>>>

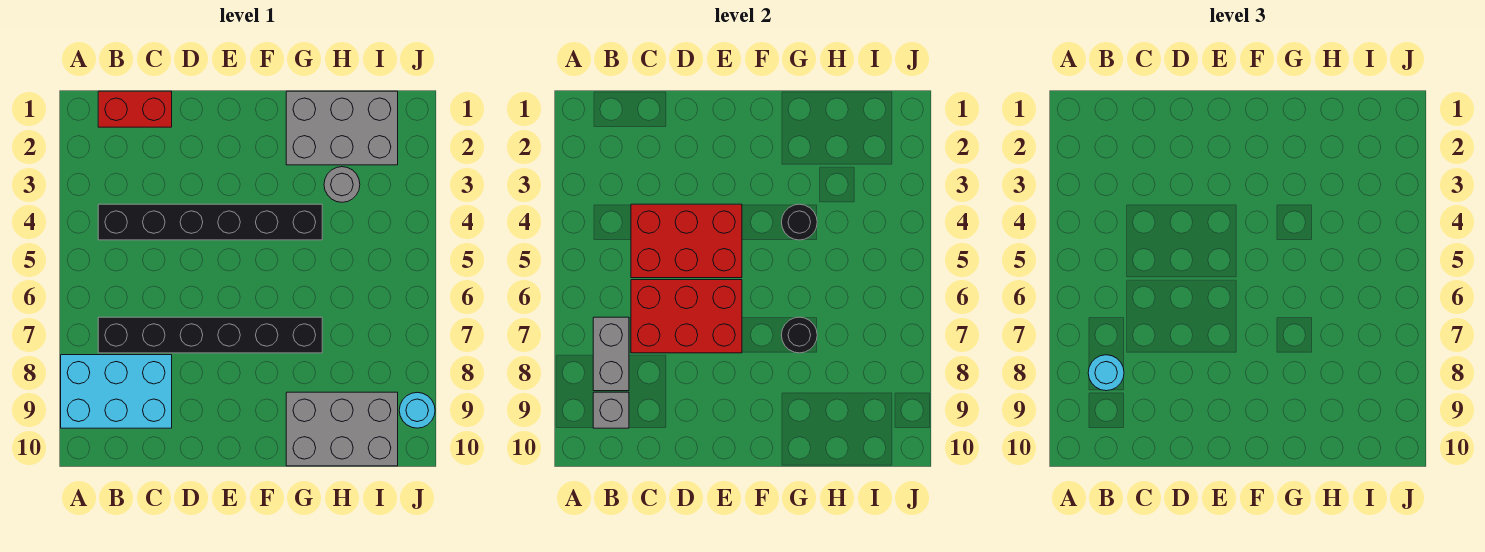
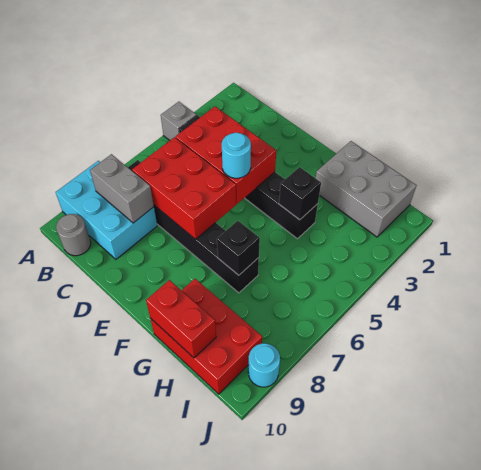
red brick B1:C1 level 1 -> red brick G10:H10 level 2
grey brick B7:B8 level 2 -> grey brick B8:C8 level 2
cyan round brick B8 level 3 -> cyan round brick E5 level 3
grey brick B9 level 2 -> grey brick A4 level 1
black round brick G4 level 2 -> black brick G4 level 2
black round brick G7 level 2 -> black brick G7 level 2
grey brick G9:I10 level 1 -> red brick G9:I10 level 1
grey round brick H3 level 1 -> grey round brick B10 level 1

<<<
>>>

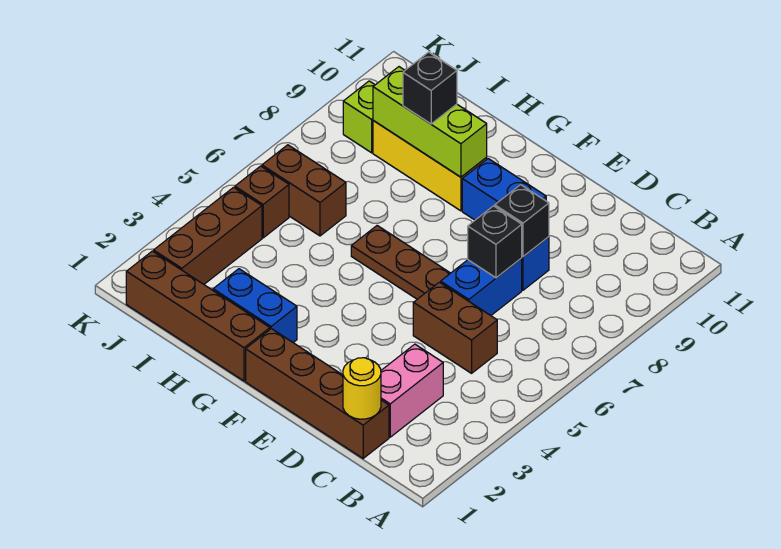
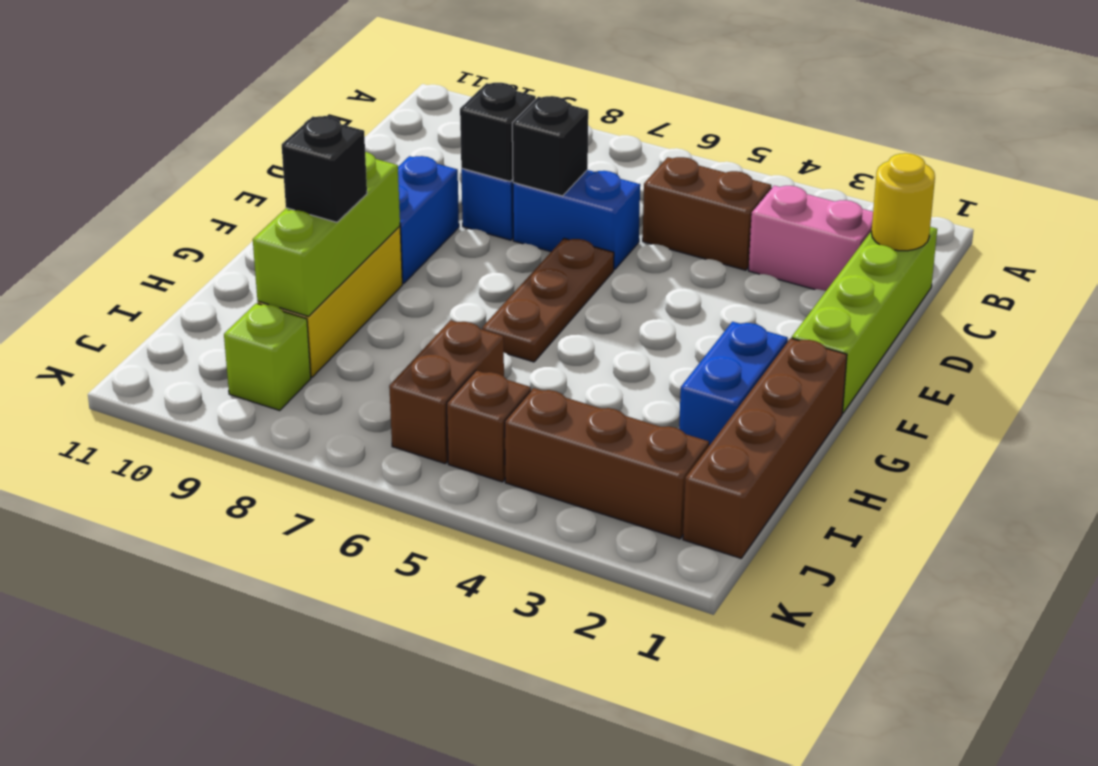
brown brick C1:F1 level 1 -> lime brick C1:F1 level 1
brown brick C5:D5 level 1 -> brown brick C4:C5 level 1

<<<
>>>

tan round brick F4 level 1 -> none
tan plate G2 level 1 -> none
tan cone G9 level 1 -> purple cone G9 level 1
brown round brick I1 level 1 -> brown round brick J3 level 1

<<<

* HOW TO COMPLETE THIS TASK
Within the data above, the lines from the one with "brown brick C1:F1" to the one with "brown brick C5:D5" must be repeated exactly; no other line belongs in the answer.

* SOLUTION TO THE PROBLEM
brown brick C1:F1 level 1 -> lime brick C1:F1 level 1
brown brick C5:D5 level 1 -> brown brick C4:C5 level 1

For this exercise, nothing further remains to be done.